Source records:

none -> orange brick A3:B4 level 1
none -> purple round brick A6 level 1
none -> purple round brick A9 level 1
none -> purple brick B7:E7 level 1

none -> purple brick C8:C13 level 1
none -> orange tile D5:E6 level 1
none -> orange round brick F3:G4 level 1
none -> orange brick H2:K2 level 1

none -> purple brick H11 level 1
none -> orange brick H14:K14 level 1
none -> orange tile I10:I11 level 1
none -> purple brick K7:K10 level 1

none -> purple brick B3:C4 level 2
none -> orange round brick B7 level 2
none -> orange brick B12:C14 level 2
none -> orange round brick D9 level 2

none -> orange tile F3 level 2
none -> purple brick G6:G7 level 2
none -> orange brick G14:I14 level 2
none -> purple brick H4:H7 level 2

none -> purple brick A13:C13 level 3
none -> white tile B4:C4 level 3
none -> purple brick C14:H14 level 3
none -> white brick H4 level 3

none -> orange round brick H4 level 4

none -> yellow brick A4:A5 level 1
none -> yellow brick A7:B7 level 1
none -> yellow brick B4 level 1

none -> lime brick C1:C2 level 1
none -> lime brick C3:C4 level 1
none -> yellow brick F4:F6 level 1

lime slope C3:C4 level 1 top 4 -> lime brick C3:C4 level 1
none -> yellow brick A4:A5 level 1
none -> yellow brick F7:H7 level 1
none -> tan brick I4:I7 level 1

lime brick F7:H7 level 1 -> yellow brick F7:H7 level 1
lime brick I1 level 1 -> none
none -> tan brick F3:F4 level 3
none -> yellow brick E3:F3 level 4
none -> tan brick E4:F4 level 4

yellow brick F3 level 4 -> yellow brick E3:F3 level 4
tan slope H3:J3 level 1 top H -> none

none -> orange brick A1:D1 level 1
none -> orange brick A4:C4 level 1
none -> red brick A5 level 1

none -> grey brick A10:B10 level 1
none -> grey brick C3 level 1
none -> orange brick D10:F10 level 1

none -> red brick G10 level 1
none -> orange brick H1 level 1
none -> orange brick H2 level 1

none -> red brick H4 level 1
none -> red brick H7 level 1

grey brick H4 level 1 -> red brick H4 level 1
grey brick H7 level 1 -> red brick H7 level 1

• _ASSIGNED TASK_: Every entry shown earlier is to be returned exactly, line for line.

• _RESPONSE AREA_:
none -> orange brick A3:B4 level 1
none -> purple round brick A6 level 1
none -> purple round brick A9 level 1
none -> purple brick B7:E7 level 1

none -> purple brick C8:C13 level 1
none -> orange tile D5:E6 level 1
none -> orange round brick F3:G4 level 1
none -> orange brick H2:K2 level 1

none -> purple brick H11 level 1
none -> orange brick H14:K14 level 1
none -> orange tile I10:I11 level 1
none -> purple brick K7:K10 level 1

none -> purple brick B3:C4 level 2
none -> orange round brick B7 level 2
none -> orange brick B12:C14 level 2
none -> orange round brick D9 level 2

none -> orange tile F3 level 2
none -> purple brick G6:G7 level 2
none -> orange brick G14:I14 level 2
none -> purple brick H4:H7 level 2

none -> purple brick A13:C13 level 3
none -> white tile B4:C4 level 3
none -> purple brick C14:H14 level 3
none -> white brick H4 level 3

none -> orange round brick H4 level 4

none -> yellow brick A4:A5 level 1
none -> yellow brick A7:B7 level 1
none -> yellow brick B4 level 1

none -> lime brick C1:C2 level 1
none -> lime brick C3:C4 level 1
none -> yellow brick F4:F6 level 1

lime slope C3:C4 level 1 top 4 -> lime brick C3:C4 level 1
none -> yellow brick A4:A5 level 1
none -> yellow brick F7:H7 level 1
none -> tan brick I4:I7 level 1

lime brick F7:H7 level 1 -> yellow brick F7:H7 level 1
lime brick I1 level 1 -> none
none -> tan brick F3:F4 level 3
none -> yellow brick E3:F3 level 4
none -> tan brick E4:F4 level 4

yellow brick F3 level 4 -> yellow brick E3:F3 level 4
tan slope H3:J3 level 1 top H -> none

none -> orange brick A1:D1 level 1
none -> orange brick A4:C4 level 1
none -> red brick A5 level 1

none -> grey brick A10:B10 level 1
none -> grey brick C3 level 1
none -> orange brick D10:F10 level 1

none -> red brick G10 level 1
none -> orange brick H1 level 1
none -> orange brick H2 level 1

none -> red brick H4 level 1
none -> red brick H7 level 1

grey brick H4 level 1 -> red brick H4 level 1
grey brick H7 level 1 -> red brick H7 level 1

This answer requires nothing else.